▶ _Supplied material_
┄┄┄┄┄┄┄┄┄┄

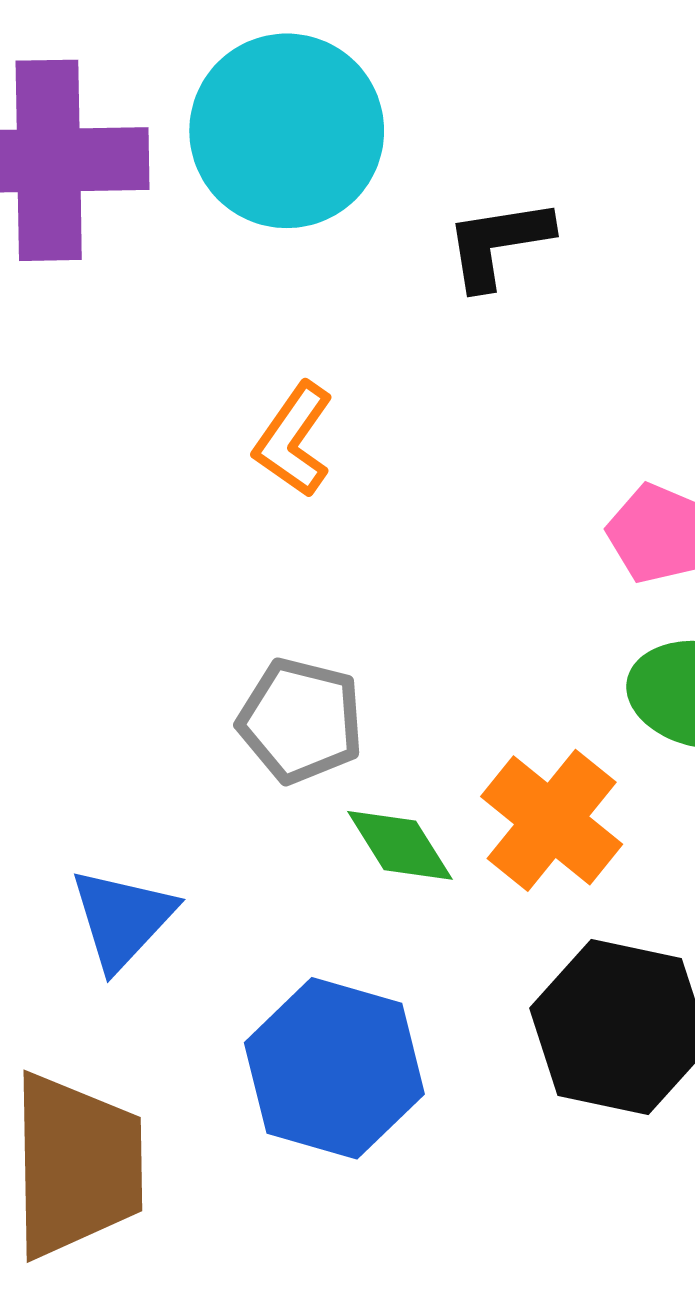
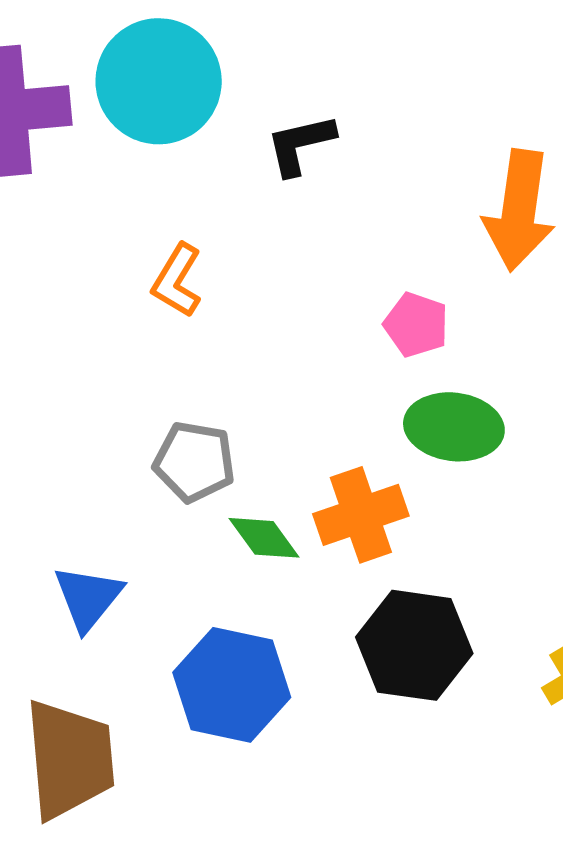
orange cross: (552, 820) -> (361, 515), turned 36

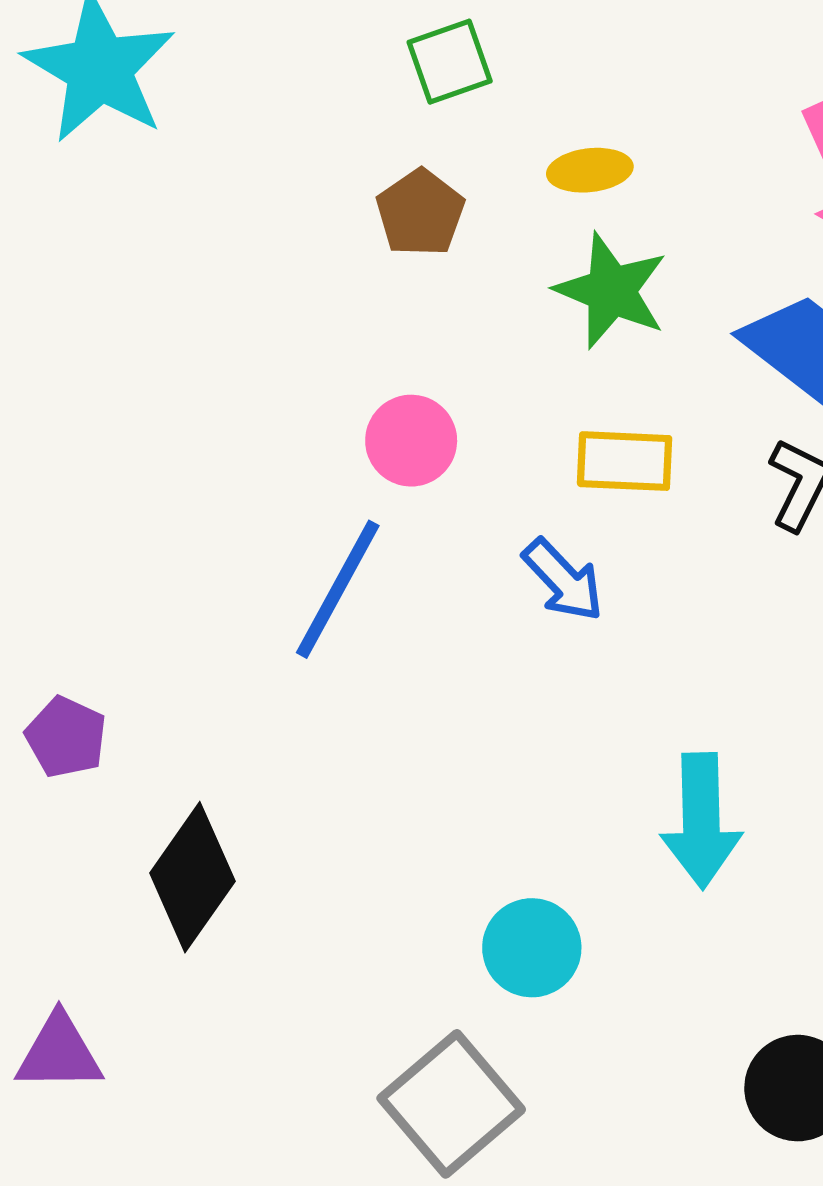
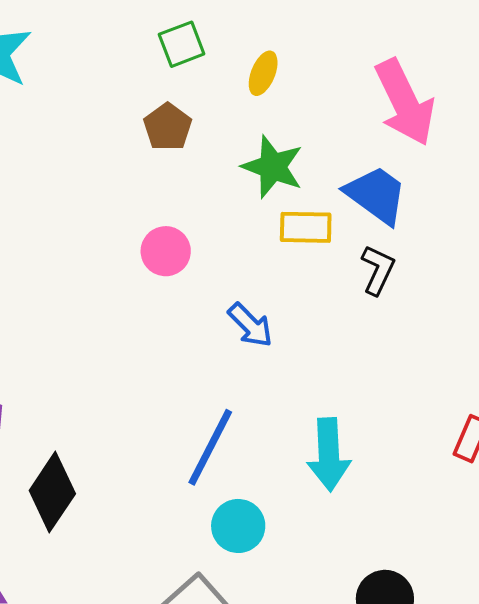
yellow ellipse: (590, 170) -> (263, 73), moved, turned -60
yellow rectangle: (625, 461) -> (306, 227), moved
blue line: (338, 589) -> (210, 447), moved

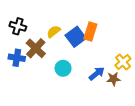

┄┄┄┄┄┄┄┄┄┄

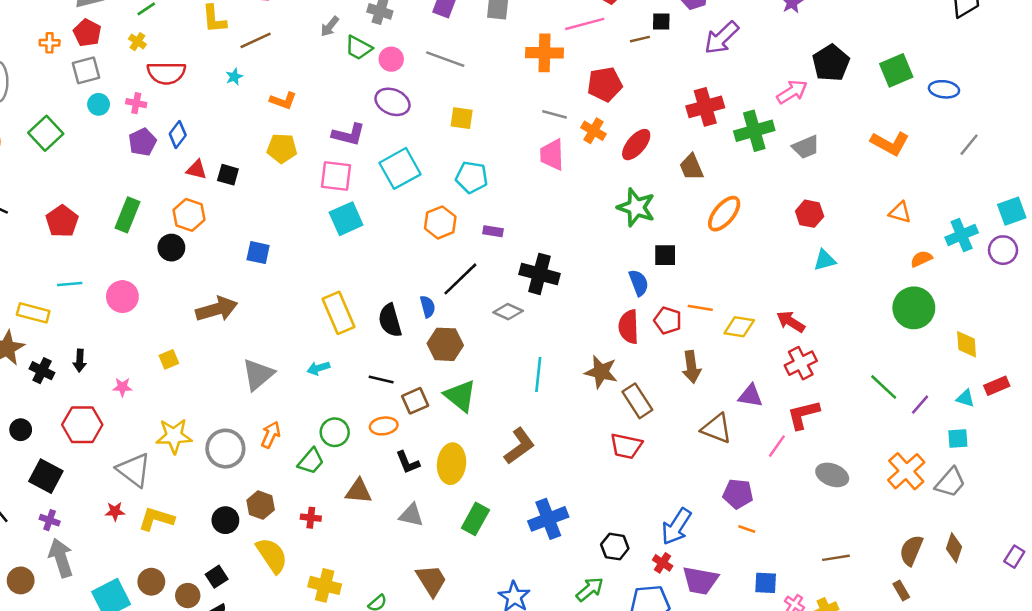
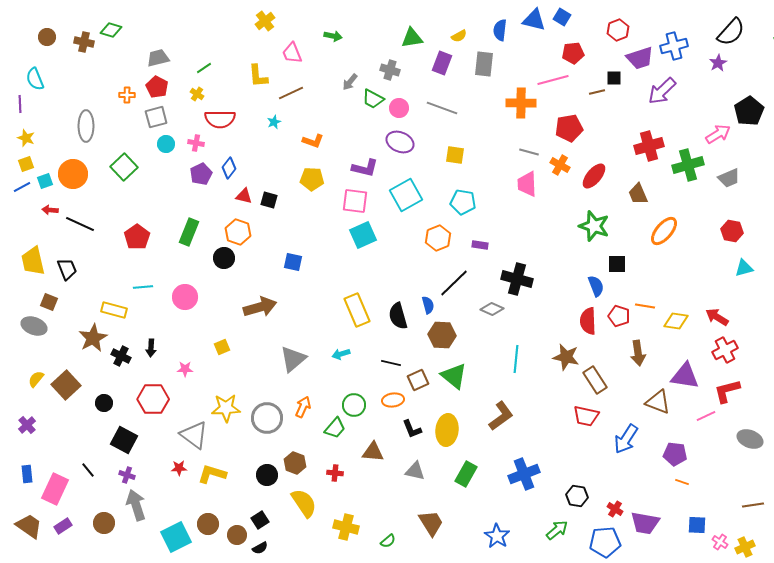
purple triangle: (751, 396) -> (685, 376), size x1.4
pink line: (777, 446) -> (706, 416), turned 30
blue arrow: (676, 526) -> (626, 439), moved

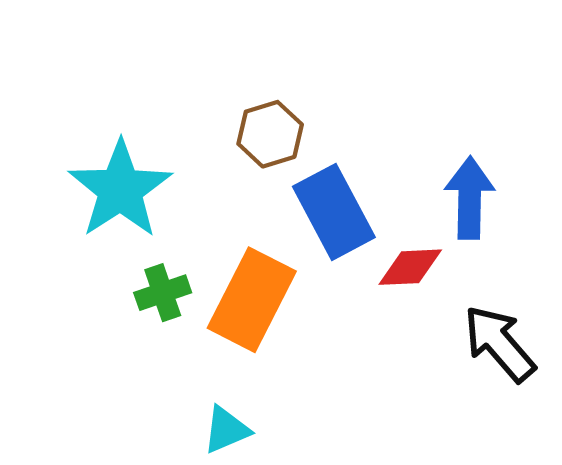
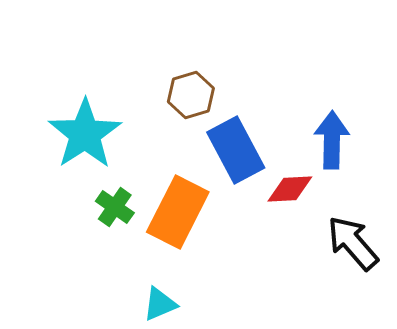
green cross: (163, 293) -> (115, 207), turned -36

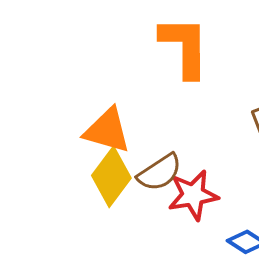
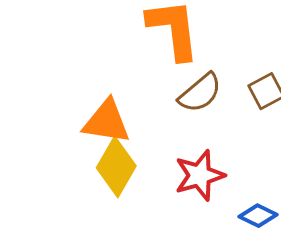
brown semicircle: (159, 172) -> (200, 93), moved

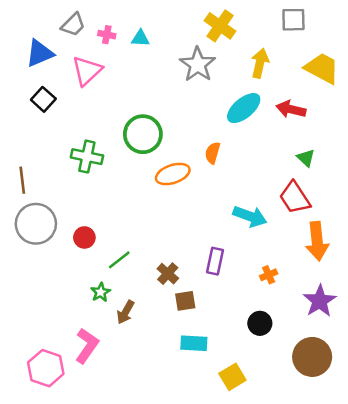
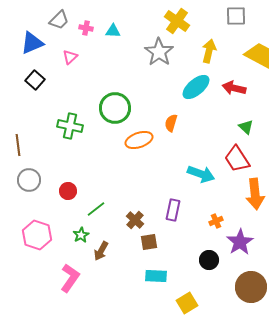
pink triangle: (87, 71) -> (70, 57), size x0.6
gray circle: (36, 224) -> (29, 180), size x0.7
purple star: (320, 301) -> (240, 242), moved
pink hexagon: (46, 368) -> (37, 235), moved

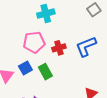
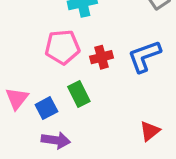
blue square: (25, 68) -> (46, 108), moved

┄┄┄┄┄┄┄┄┄┄

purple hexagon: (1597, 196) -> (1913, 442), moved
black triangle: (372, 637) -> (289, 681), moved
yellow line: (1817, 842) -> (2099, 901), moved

┄┄┄┄┄┄┄┄┄┄

▶ _Directions for this task_
The required output is every line above from the one with "yellow rectangle: (625, 461)" down to the one with "blue line: (338, 589) -> (210, 447), moved", restated word for word, ends included.

▶ _Exercise response_
yellow rectangle: (625, 461) -> (306, 227), moved
blue line: (338, 589) -> (210, 447), moved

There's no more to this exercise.